Frame-by-frame shape edits
◇ ◇ ◇ ◇ ◇

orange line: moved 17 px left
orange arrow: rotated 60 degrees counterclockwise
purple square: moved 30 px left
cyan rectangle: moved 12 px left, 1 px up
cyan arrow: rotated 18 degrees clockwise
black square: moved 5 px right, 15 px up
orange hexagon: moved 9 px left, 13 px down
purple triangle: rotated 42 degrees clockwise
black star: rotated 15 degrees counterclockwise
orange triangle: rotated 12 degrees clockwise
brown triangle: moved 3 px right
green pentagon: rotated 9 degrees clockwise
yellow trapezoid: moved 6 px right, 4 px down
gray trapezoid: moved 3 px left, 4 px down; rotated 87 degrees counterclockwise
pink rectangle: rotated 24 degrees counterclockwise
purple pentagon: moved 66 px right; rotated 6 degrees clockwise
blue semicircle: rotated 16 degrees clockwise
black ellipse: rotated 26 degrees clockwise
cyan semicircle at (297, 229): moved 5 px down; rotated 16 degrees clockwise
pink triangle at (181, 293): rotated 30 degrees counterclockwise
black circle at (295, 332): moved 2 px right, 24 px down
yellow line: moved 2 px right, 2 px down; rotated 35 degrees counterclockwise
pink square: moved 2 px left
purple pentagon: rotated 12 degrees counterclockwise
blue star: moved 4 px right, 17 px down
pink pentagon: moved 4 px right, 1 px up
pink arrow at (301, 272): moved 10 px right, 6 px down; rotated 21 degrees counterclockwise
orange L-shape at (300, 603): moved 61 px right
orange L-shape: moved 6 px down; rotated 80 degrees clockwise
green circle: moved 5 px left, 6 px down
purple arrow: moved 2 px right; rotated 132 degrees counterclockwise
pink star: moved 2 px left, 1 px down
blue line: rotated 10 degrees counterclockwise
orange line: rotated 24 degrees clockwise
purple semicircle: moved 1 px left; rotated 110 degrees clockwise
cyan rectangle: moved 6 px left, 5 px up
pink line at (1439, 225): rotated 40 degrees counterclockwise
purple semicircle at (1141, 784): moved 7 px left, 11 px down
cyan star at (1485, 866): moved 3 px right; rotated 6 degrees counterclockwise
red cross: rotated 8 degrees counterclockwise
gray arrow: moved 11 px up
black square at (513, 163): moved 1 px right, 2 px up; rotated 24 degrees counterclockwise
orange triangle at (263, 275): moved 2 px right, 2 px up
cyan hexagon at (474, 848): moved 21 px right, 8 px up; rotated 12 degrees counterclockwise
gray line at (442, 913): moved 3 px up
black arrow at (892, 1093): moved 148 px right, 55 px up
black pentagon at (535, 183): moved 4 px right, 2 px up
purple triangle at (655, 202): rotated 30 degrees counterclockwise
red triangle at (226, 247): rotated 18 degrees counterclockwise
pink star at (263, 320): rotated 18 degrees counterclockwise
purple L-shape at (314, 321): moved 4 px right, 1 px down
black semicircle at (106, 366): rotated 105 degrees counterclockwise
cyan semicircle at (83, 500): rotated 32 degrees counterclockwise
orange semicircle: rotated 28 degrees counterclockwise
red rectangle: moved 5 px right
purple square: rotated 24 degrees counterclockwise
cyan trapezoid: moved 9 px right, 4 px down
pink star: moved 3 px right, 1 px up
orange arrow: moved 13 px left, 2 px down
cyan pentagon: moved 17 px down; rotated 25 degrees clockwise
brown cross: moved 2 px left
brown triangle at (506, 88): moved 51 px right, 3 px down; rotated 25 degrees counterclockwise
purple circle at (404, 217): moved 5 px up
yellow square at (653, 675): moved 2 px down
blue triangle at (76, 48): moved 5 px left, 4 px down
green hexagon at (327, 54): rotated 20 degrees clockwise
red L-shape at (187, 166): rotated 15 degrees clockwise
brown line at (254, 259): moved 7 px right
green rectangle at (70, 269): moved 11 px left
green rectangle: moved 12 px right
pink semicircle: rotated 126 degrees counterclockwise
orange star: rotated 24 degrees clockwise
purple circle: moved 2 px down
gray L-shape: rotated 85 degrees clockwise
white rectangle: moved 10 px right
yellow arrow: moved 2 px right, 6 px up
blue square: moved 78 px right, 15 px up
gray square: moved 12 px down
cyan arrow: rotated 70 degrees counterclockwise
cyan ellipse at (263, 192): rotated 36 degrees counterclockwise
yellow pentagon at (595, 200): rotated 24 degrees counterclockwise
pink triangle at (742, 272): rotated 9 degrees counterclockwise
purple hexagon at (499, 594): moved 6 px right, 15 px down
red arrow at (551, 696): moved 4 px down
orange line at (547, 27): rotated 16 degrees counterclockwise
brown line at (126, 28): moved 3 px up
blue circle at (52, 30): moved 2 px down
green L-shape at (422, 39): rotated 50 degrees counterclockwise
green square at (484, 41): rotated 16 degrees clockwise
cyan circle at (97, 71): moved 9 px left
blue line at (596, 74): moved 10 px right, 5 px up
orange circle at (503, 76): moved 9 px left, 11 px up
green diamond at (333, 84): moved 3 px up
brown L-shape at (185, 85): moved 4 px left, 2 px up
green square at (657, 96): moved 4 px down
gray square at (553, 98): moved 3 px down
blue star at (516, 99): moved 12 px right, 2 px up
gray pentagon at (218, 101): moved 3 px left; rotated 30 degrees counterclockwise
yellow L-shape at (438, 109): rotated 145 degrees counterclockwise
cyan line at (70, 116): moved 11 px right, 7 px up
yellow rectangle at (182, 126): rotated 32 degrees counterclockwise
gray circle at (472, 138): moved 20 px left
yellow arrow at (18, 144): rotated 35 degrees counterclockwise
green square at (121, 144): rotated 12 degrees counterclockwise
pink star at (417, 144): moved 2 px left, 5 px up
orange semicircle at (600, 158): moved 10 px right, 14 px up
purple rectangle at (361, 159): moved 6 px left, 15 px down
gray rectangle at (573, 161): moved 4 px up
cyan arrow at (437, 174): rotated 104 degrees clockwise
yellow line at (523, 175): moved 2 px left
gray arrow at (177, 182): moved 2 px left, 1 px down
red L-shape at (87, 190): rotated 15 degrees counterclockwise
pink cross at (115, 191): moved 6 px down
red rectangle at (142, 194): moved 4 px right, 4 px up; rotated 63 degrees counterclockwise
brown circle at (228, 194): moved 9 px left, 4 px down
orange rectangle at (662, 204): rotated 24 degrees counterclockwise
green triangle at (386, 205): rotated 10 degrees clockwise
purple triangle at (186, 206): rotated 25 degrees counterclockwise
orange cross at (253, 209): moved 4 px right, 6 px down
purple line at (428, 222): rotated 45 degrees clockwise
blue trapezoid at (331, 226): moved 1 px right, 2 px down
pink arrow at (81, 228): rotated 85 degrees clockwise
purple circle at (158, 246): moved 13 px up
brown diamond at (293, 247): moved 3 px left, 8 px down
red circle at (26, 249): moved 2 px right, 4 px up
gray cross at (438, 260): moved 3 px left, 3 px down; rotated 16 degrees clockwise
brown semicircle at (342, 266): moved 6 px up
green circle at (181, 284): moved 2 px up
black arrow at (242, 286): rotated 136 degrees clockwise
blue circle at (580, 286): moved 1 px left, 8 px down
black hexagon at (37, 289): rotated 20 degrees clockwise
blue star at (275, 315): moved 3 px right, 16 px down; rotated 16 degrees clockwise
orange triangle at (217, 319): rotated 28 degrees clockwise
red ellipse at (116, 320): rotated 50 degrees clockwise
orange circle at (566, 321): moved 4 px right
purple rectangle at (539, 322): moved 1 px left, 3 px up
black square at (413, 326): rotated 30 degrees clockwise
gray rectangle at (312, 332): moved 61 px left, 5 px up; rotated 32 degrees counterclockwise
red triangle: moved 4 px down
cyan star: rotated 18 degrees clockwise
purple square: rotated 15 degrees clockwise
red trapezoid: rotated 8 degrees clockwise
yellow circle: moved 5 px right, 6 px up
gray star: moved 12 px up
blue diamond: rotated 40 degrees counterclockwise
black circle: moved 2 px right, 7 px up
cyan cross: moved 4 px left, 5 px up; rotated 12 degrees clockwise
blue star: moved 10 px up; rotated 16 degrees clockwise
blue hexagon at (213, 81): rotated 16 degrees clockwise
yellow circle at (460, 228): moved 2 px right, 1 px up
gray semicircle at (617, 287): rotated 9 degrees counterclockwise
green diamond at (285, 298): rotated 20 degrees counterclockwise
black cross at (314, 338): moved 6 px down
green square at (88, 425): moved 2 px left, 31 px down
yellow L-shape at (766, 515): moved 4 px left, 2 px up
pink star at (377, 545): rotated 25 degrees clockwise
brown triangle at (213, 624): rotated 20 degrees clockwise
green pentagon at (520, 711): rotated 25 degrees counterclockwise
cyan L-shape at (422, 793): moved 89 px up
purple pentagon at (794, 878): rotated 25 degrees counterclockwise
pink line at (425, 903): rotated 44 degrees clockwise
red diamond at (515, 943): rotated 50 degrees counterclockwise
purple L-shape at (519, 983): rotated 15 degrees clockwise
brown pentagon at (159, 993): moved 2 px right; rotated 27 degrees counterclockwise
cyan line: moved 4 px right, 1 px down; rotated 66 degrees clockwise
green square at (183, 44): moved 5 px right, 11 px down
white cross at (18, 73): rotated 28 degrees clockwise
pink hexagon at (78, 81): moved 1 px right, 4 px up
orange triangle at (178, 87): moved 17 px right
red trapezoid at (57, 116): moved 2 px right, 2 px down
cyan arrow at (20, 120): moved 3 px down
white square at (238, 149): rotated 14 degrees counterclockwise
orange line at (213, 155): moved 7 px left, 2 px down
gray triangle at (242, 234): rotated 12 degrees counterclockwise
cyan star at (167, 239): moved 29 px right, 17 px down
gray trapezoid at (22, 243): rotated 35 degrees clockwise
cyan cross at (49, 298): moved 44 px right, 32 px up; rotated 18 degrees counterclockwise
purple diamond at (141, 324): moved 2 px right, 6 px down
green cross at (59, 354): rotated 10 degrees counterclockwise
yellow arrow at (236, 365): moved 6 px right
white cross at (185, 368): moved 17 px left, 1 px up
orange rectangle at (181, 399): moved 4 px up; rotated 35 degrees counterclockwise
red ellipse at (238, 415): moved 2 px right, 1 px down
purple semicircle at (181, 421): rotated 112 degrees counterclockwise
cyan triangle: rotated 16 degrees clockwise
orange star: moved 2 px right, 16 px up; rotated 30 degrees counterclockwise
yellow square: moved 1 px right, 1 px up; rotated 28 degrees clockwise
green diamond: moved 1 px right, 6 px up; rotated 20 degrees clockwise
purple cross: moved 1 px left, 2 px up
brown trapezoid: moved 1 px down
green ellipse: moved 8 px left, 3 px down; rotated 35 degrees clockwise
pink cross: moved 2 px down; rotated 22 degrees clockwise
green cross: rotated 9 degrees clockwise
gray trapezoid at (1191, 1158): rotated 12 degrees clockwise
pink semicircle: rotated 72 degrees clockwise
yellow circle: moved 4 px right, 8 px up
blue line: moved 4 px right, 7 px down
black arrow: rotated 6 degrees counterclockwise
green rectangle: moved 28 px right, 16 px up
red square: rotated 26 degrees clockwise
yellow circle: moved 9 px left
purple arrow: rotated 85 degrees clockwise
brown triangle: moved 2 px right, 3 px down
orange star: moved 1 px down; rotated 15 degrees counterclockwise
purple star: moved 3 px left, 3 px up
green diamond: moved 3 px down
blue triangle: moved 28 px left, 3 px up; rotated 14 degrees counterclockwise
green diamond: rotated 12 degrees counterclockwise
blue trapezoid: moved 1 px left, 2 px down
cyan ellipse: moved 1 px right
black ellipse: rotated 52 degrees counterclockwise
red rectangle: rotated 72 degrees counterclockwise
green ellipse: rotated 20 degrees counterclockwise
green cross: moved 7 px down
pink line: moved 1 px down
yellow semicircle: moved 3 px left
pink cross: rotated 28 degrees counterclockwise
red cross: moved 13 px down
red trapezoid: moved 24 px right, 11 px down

◇ ◇ ◇ ◇ ◇

■ What you should do
Lines from the top of the data above through the line containing "purple pentagon: moved" must be repeated exactly. All other lines stay out.

■ Task answer
orange line: moved 17 px left
orange arrow: rotated 60 degrees counterclockwise
purple square: moved 30 px left
cyan rectangle: moved 12 px left, 1 px up
cyan arrow: rotated 18 degrees clockwise
black square: moved 5 px right, 15 px up
orange hexagon: moved 9 px left, 13 px down
purple triangle: rotated 42 degrees clockwise
black star: rotated 15 degrees counterclockwise
orange triangle: rotated 12 degrees clockwise
brown triangle: moved 3 px right
green pentagon: rotated 9 degrees clockwise
yellow trapezoid: moved 6 px right, 4 px down
gray trapezoid: moved 3 px left, 4 px down; rotated 87 degrees counterclockwise
pink rectangle: rotated 24 degrees counterclockwise
purple pentagon: moved 66 px right; rotated 6 degrees clockwise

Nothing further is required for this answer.